**REQUIREMENTS**
The answer is the line with "Segment carcinoma and" and every line after it to the end of the listing, retyped exactly. Pictures do not belong in it.
Begin PROVIDED INFORMATION
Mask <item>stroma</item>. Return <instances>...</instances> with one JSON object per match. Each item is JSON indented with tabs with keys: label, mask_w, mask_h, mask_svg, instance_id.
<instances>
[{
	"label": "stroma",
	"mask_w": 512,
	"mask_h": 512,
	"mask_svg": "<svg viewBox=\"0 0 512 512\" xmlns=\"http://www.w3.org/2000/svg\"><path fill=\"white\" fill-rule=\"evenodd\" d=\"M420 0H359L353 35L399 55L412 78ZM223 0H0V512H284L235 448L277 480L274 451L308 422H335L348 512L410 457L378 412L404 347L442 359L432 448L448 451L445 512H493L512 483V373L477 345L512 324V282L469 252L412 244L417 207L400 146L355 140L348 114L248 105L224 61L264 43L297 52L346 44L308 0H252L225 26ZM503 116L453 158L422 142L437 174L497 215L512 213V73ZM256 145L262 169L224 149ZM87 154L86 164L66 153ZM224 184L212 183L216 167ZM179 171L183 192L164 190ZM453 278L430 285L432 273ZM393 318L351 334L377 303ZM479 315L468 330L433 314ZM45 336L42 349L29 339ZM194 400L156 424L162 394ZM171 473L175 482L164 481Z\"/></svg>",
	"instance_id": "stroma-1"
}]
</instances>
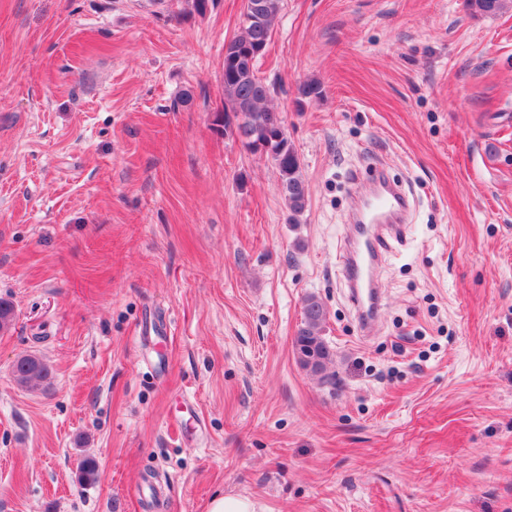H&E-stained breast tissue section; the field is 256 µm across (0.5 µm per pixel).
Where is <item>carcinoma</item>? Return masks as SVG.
Wrapping results in <instances>:
<instances>
[{
    "label": "carcinoma",
    "mask_w": 512,
    "mask_h": 512,
    "mask_svg": "<svg viewBox=\"0 0 512 512\" xmlns=\"http://www.w3.org/2000/svg\"><path fill=\"white\" fill-rule=\"evenodd\" d=\"M470 15L495 16L512 9V0H465ZM283 0H248L240 32L224 45V112L218 126L232 132L242 146L271 158L279 173V189L295 221L307 206L308 188L301 173L299 154L288 139L270 128L273 111L266 105L269 85L258 75V60L265 54ZM327 309L322 300L308 294L303 299L302 319L293 340L300 367L336 383L328 372L335 353L324 339ZM17 385L31 387L50 379L51 371L37 355L19 357L12 367Z\"/></svg>",
    "instance_id": "carcinoma-1"
}]
</instances>
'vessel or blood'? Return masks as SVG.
<instances>
[{"mask_svg":"<svg viewBox=\"0 0 512 512\" xmlns=\"http://www.w3.org/2000/svg\"><path fill=\"white\" fill-rule=\"evenodd\" d=\"M406 192L384 173L355 180L347 232L338 262L348 300L364 334L377 325L385 298L380 271L385 253L409 228Z\"/></svg>","mask_w":512,"mask_h":512,"instance_id":"vessel-or-blood-1","label":"vessel or blood"}]
</instances>
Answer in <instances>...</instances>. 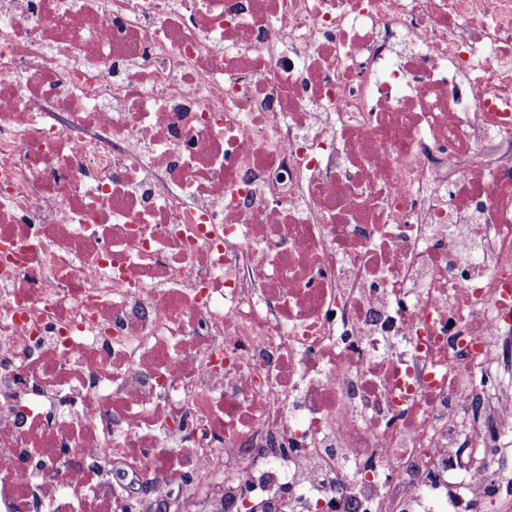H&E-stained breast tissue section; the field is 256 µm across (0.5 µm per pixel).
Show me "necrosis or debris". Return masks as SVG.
<instances>
[{"mask_svg": "<svg viewBox=\"0 0 512 512\" xmlns=\"http://www.w3.org/2000/svg\"><path fill=\"white\" fill-rule=\"evenodd\" d=\"M512 0H0V512H512Z\"/></svg>", "mask_w": 512, "mask_h": 512, "instance_id": "1", "label": "necrosis or debris"}]
</instances>
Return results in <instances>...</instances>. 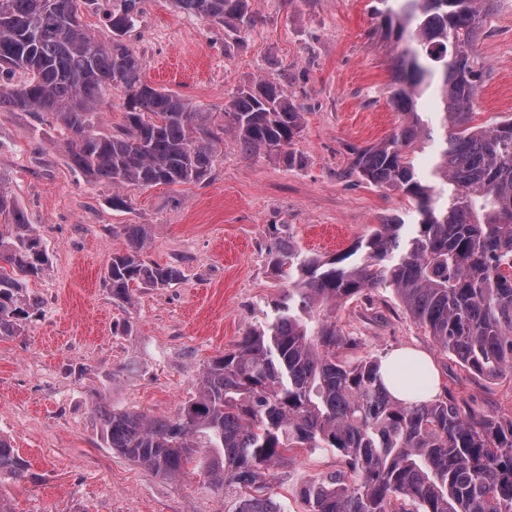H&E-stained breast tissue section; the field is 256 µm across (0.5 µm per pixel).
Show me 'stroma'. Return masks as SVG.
Wrapping results in <instances>:
<instances>
[{
	"label": "stroma",
	"instance_id": "1",
	"mask_svg": "<svg viewBox=\"0 0 512 512\" xmlns=\"http://www.w3.org/2000/svg\"><path fill=\"white\" fill-rule=\"evenodd\" d=\"M255 18L224 45V29L142 0L127 34L143 79L208 112L238 87L266 77L294 93L303 127L289 168L242 155L225 132L205 184L124 188L75 168L62 127L29 112L0 110V184L34 224L49 265L29 290L42 301L21 335L0 339V435L31 464L34 480L6 487L16 512H235V493L203 473L163 479L106 447L94 411L104 404L175 417L212 357L235 350L265 324L287 280L268 266L272 227L292 225L300 247L330 258L382 219L409 208L398 191L345 176L349 147L379 141L398 116L388 101L392 53L371 14L373 0H249ZM476 50L491 68L478 90L475 124L512 114V0H495ZM120 224L149 225L147 261L180 268L167 288L136 287L130 302L103 284L125 252ZM338 327L360 357L414 347L433 359L441 390L462 407L512 419V372L487 378L432 343L390 288L362 291L337 308ZM336 451H304L275 468L285 512H307L306 480L341 468Z\"/></svg>",
	"mask_w": 512,
	"mask_h": 512
}]
</instances>
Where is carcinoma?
I'll list each match as a JSON object with an SVG mask.
<instances>
[{
  "label": "carcinoma",
  "mask_w": 512,
  "mask_h": 512,
  "mask_svg": "<svg viewBox=\"0 0 512 512\" xmlns=\"http://www.w3.org/2000/svg\"><path fill=\"white\" fill-rule=\"evenodd\" d=\"M91 0H0V109L48 114L69 131L71 162L115 187L201 183L229 129L249 156L289 150L302 113L281 83L236 90L217 124L188 99L142 80L144 61L124 42L141 0H112L101 44L82 25ZM493 0H377L375 28L393 42L389 101L399 120L381 141L351 147L350 170L415 204L325 260L303 252L290 225H273L268 264L292 288L266 325L211 359L174 418L100 407L105 443L161 478L194 462L216 488L238 493L235 512H284L267 481L298 448H332L342 468L299 488L310 512H512V419L467 410L450 392L407 404L379 376L380 360L347 359L358 342L329 314L368 288H391L441 350L487 377L512 372V118L475 125L488 66L476 53ZM224 26V48L253 21L248 0H173ZM123 91L125 125L99 127V107ZM426 154L425 160L419 155ZM128 248L103 282L112 298L130 285L166 288L174 265L144 261V224H124ZM48 257L25 213L0 189V338L19 336L40 304L27 281ZM30 478L0 436V483Z\"/></svg>",
  "instance_id": "cac0c4a2"
}]
</instances>
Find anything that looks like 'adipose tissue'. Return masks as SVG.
Here are the masks:
<instances>
[{
    "instance_id": "1",
    "label": "adipose tissue",
    "mask_w": 512,
    "mask_h": 512,
    "mask_svg": "<svg viewBox=\"0 0 512 512\" xmlns=\"http://www.w3.org/2000/svg\"><path fill=\"white\" fill-rule=\"evenodd\" d=\"M380 376L395 397L408 403L432 399L437 392L431 358L413 349H395L383 356Z\"/></svg>"
}]
</instances>
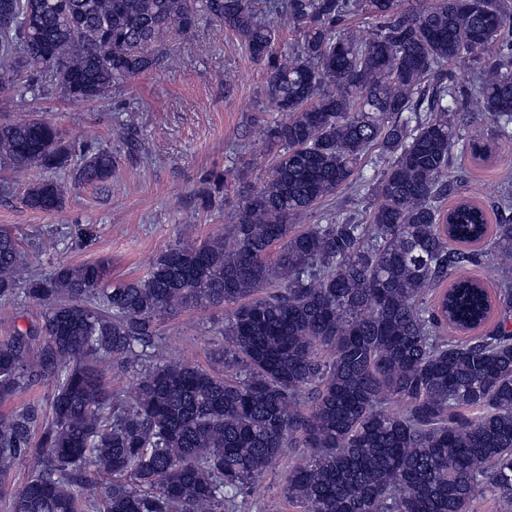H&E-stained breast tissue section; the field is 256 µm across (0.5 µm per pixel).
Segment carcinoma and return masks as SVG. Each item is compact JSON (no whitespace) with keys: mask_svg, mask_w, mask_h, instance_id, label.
Masks as SVG:
<instances>
[{"mask_svg":"<svg viewBox=\"0 0 512 512\" xmlns=\"http://www.w3.org/2000/svg\"><path fill=\"white\" fill-rule=\"evenodd\" d=\"M284 17L291 53L258 19ZM224 23L267 70L281 117L266 137L282 147L268 180L244 191L236 222L159 253L145 276L112 280L107 260L27 272L19 238L0 227V299L40 305V321L0 340V403L54 383L50 417H0V477L31 456L10 512H236L287 448L312 452L288 470L299 512H474L490 498L512 512V187L488 228L466 207L448 224L443 201L471 112L512 137V3L508 0H0V69L47 76L73 104L153 69L159 34H191L198 12ZM365 12L360 38L345 17ZM450 62L476 71L465 89ZM378 150L375 182L360 163ZM60 127L32 115L0 123V160L64 169ZM117 162L83 156L79 186L102 187ZM368 186L366 223L335 215L300 227L342 186ZM54 181L28 188L33 210L63 209ZM280 244L274 261L266 259ZM486 267L491 298L456 280ZM232 305L218 357L230 377L158 361L155 321L191 306ZM483 328L469 339L446 335ZM132 368L135 395L109 391L105 366ZM393 401L399 411L388 409Z\"/></svg>","mask_w":512,"mask_h":512,"instance_id":"1","label":"carcinoma"}]
</instances>
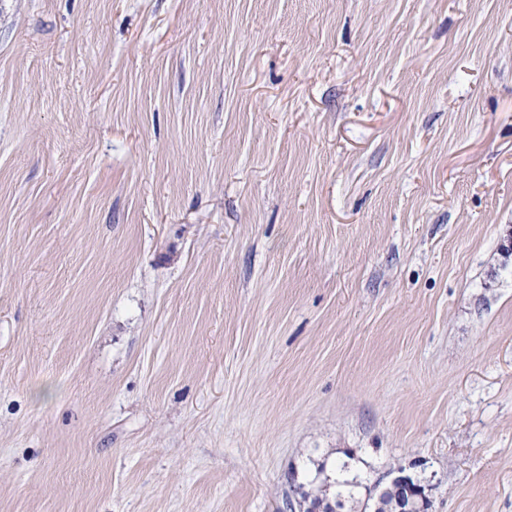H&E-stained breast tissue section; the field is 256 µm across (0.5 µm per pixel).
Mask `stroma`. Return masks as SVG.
End PROVIDED INFORMATION
**EXERCISE RESPONSE**
Segment carcinoma and return masks as SVG. Each item is compact JSON (no whitespace) with keys: mask_svg, mask_w, mask_h, instance_id, label.
Masks as SVG:
<instances>
[{"mask_svg":"<svg viewBox=\"0 0 512 512\" xmlns=\"http://www.w3.org/2000/svg\"><path fill=\"white\" fill-rule=\"evenodd\" d=\"M284 17L291 53L258 19ZM224 23L267 70L281 117L266 137L282 147L268 180L244 191L236 222L159 253L145 276L112 280L107 260L27 272L19 238L0 227V299L40 305V321L0 340V403L54 383L50 417H0V477L31 456L10 512H236L287 448L312 452L288 470L299 512H474L490 498L512 512V187L488 228L466 207L448 224L443 201L471 112L512 137V3L508 0H0V69L47 76L73 104L153 69L159 34H191L198 12ZM365 12L360 38L345 17ZM450 62L476 71L465 89ZM378 150L375 182L360 163ZM60 127L32 115L0 123V160L64 169ZM117 162L83 156L79 186L102 187ZM368 186L366 223L335 215L300 227L342 186ZM54 181L28 188L33 210L63 209ZM280 244L274 261L266 259ZM486 267L491 298L456 280ZM232 305L218 357L230 377L158 361L155 321L191 306ZM483 328L469 339L446 335ZM132 368L135 395L109 391L105 366ZM393 401L399 411L388 409Z\"/></svg>","mask_w":512,"mask_h":512,"instance_id":"1","label":"carcinoma"}]
</instances>
H&E-stained breast tissue section; the field is 256 µm across (0.5 µm per pixel).
Mask `stroma`. Return masks as SVG.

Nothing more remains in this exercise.